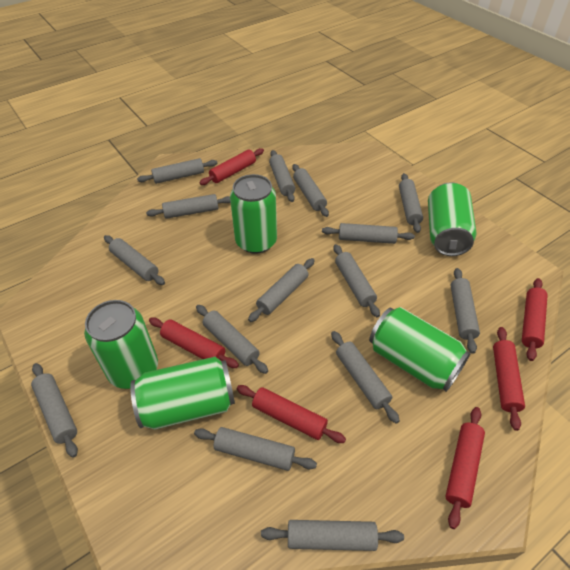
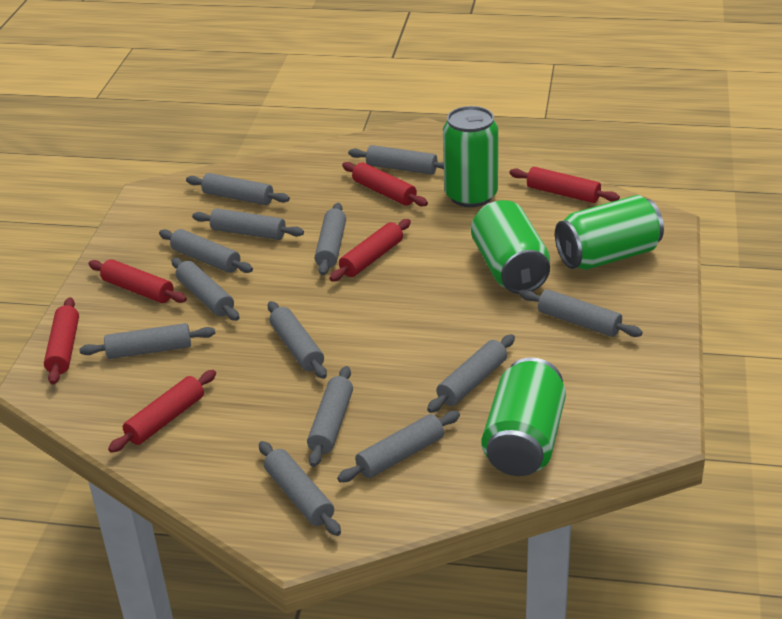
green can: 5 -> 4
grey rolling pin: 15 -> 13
○ ○ ○ ○
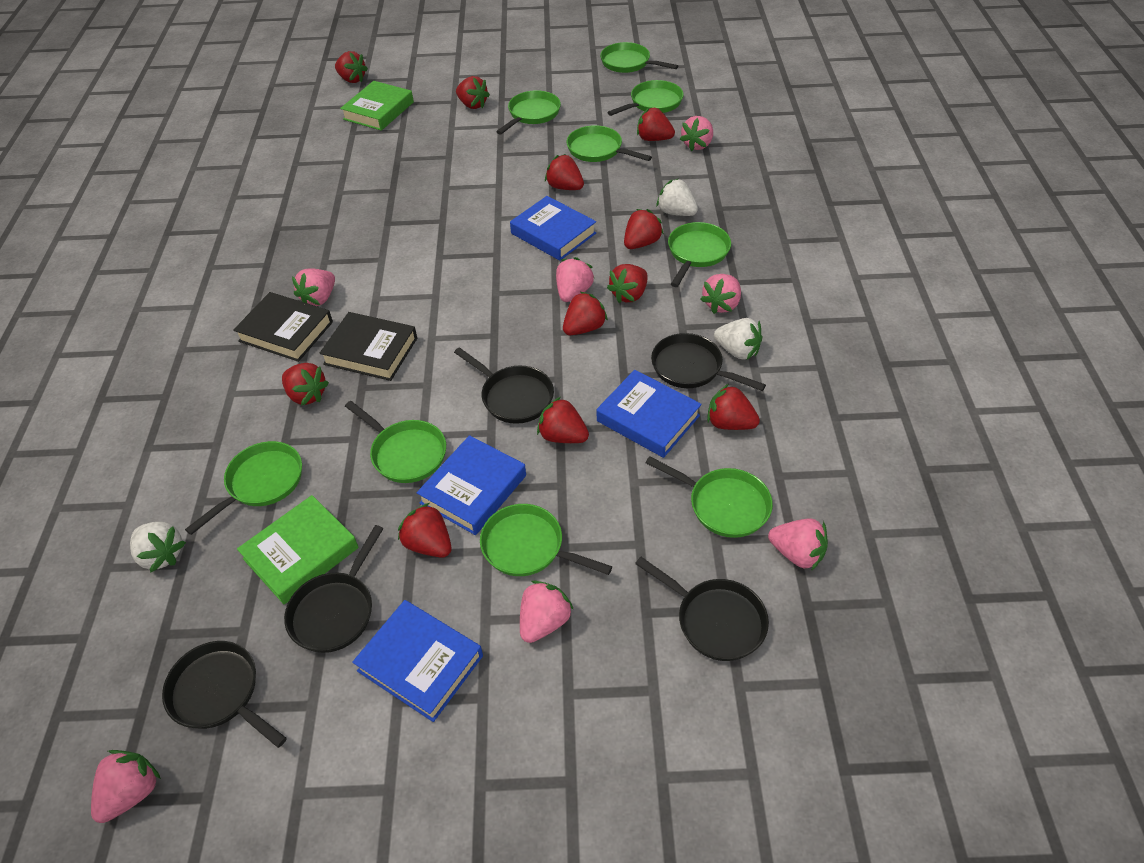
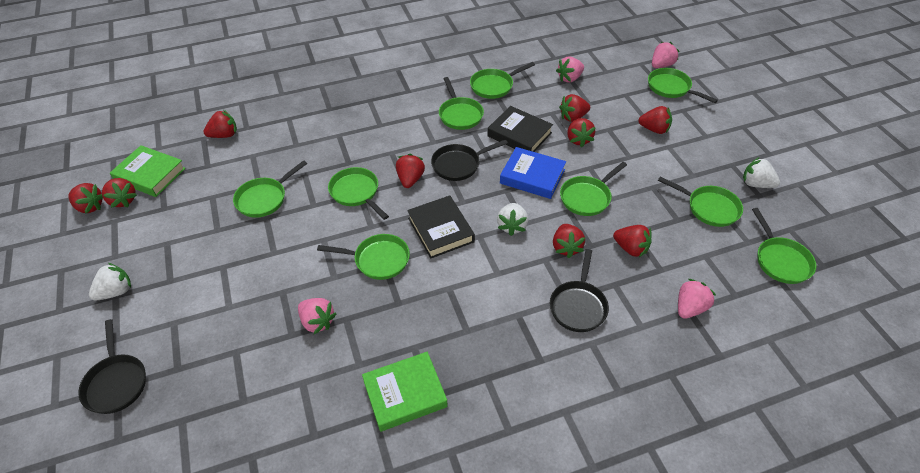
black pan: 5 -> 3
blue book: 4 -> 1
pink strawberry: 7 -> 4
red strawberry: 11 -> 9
○ ○ ○ ○
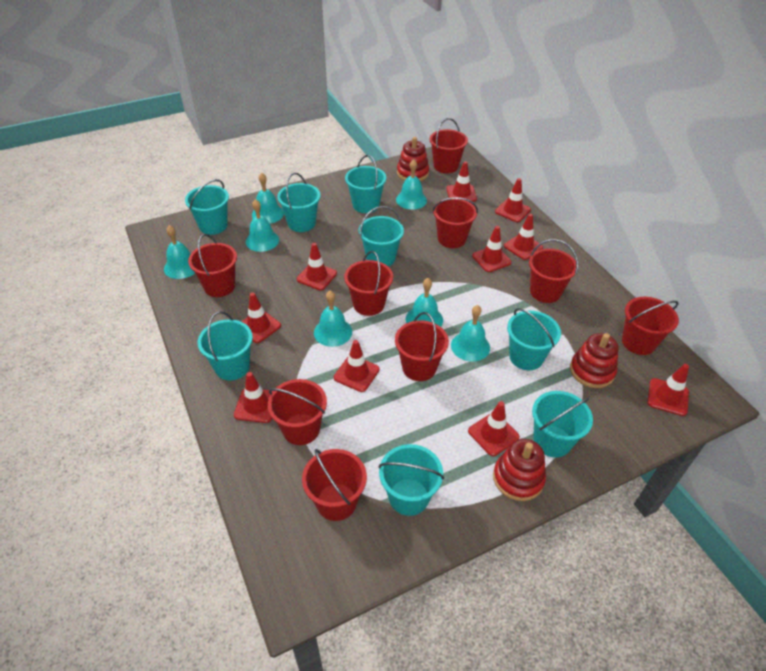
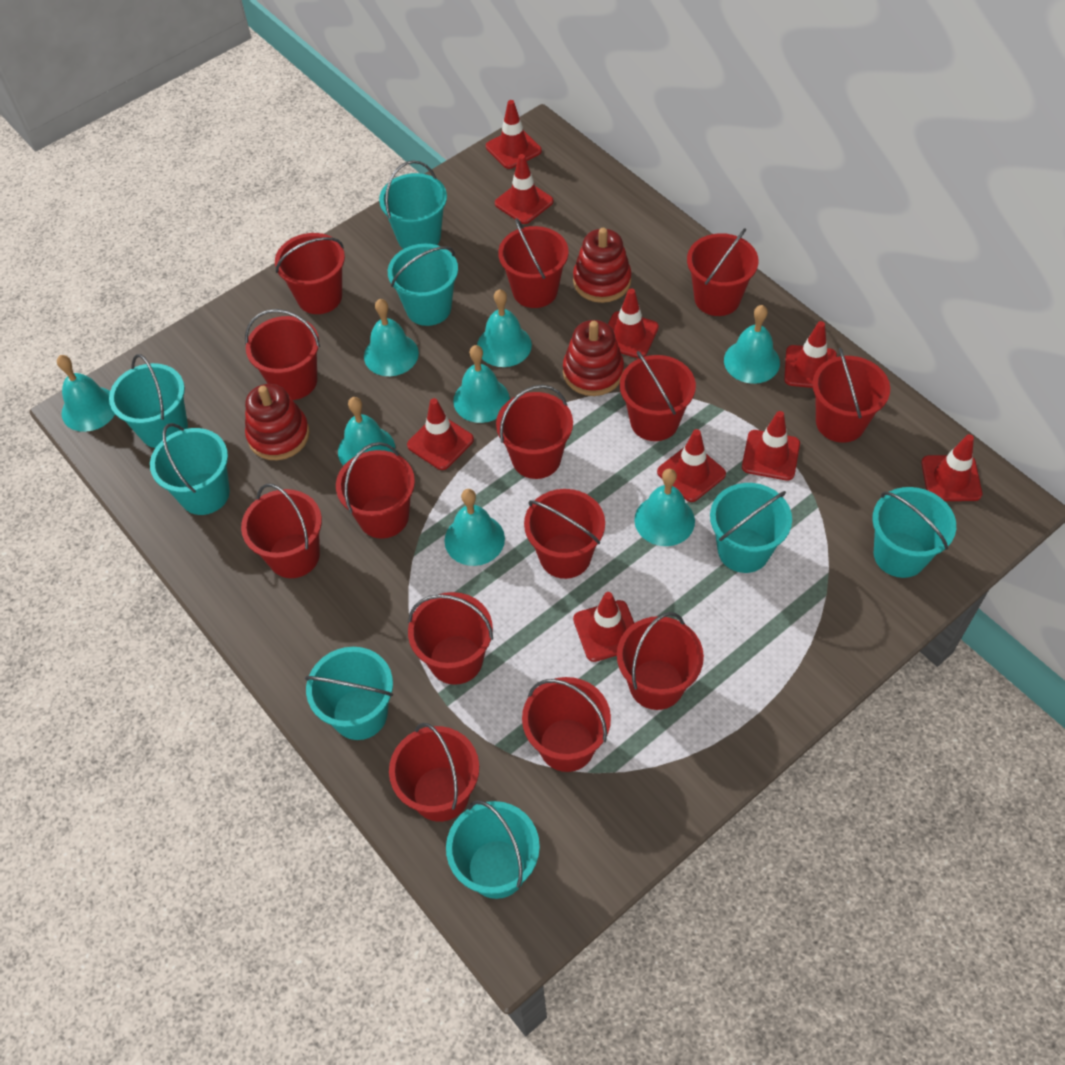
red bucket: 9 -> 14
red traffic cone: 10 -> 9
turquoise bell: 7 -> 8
○ ○ ○ ○
Assigned task
Output should match, line for line, the stretch of the material above from the line holding "red bucket: 9 -> 14" through the line holding "turquoise bell: 7 -> 8".

Your solution
red bucket: 9 -> 14
red traffic cone: 10 -> 9
turquoise bell: 7 -> 8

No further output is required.